◆ Work instructions ◆
Show each line of the entries below in which the word "stacking" appears.

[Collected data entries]
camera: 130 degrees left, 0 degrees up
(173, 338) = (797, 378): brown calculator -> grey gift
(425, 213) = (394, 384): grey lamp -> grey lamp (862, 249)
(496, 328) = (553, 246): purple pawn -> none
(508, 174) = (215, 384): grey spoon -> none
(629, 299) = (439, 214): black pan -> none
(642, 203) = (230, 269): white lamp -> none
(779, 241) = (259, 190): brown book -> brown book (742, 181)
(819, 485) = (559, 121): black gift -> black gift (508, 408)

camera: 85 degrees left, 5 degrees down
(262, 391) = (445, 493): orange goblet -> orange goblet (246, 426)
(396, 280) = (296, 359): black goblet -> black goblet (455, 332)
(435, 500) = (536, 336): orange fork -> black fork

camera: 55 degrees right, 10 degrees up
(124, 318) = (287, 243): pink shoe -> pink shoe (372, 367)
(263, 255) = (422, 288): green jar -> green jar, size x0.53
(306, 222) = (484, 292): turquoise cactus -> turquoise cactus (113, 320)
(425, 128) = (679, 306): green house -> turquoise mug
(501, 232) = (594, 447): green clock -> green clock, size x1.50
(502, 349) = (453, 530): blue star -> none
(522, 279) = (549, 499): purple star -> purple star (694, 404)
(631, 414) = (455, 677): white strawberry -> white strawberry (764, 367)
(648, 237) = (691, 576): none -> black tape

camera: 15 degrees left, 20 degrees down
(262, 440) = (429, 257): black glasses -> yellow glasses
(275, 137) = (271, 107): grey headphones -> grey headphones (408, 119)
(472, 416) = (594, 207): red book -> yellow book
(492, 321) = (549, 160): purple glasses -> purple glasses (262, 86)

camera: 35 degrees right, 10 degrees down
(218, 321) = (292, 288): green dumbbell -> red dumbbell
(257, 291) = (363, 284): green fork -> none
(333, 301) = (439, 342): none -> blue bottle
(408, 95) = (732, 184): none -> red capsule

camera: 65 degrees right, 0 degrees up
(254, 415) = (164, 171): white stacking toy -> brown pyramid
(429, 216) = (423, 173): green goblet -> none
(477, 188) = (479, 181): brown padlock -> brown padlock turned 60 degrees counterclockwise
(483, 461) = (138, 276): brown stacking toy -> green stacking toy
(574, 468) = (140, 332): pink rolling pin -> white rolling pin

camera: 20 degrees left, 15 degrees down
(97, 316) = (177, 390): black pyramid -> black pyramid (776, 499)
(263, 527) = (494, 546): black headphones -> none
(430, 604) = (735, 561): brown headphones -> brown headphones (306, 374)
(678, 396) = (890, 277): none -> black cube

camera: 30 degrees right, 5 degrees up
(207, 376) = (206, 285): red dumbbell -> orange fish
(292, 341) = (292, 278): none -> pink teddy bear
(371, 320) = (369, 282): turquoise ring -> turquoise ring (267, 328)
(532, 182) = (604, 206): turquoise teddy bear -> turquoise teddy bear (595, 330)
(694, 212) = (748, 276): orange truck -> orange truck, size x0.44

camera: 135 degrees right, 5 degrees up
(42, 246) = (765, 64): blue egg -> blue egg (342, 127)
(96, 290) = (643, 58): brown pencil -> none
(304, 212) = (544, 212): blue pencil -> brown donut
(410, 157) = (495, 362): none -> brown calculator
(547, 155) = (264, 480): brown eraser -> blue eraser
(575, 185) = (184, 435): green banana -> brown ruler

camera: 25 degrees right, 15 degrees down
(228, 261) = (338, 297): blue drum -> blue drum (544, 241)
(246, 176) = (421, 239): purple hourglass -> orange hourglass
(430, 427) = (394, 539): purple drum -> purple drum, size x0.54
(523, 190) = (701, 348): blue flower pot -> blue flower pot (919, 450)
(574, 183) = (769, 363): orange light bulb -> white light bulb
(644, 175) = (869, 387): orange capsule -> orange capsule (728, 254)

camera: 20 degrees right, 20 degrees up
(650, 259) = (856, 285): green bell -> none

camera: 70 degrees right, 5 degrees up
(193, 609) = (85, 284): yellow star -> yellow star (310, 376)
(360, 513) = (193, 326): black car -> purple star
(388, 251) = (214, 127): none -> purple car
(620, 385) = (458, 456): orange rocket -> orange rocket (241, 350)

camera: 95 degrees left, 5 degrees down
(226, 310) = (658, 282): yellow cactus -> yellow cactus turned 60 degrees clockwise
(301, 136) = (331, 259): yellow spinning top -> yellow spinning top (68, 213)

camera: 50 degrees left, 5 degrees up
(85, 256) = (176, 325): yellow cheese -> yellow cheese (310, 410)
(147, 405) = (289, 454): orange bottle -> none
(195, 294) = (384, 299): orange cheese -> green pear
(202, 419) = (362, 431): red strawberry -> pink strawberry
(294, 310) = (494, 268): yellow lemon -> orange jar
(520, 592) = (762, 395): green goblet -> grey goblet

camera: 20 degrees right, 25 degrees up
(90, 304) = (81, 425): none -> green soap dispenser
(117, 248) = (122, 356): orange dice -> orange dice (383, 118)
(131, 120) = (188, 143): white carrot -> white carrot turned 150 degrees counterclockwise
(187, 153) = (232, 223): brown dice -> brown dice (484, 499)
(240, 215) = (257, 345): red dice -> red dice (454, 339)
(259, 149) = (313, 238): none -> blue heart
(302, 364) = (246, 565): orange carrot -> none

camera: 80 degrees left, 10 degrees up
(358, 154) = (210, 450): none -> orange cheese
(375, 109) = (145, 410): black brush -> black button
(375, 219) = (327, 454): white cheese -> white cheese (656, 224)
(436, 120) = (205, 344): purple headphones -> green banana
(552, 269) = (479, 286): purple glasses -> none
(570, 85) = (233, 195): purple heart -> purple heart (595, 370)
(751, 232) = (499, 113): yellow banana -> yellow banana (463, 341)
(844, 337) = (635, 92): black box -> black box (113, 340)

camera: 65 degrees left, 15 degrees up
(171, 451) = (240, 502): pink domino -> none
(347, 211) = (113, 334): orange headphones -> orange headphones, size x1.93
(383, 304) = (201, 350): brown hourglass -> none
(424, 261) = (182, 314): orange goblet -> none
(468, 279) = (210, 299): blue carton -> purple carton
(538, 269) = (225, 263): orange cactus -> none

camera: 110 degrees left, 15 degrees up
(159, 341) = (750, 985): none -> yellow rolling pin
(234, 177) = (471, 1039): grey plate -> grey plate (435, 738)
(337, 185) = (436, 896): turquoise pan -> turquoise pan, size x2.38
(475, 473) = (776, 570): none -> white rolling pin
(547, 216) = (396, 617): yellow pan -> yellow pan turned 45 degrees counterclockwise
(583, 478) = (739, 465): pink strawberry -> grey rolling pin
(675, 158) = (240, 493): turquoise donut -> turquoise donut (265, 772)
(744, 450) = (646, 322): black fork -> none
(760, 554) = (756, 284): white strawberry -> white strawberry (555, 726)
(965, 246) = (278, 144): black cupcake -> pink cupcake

◆ Task response ◆
(254, 415) = (164, 171): white stacking toy -> brown pyramid
(483, 461) = (138, 276): brown stacking toy -> green stacking toy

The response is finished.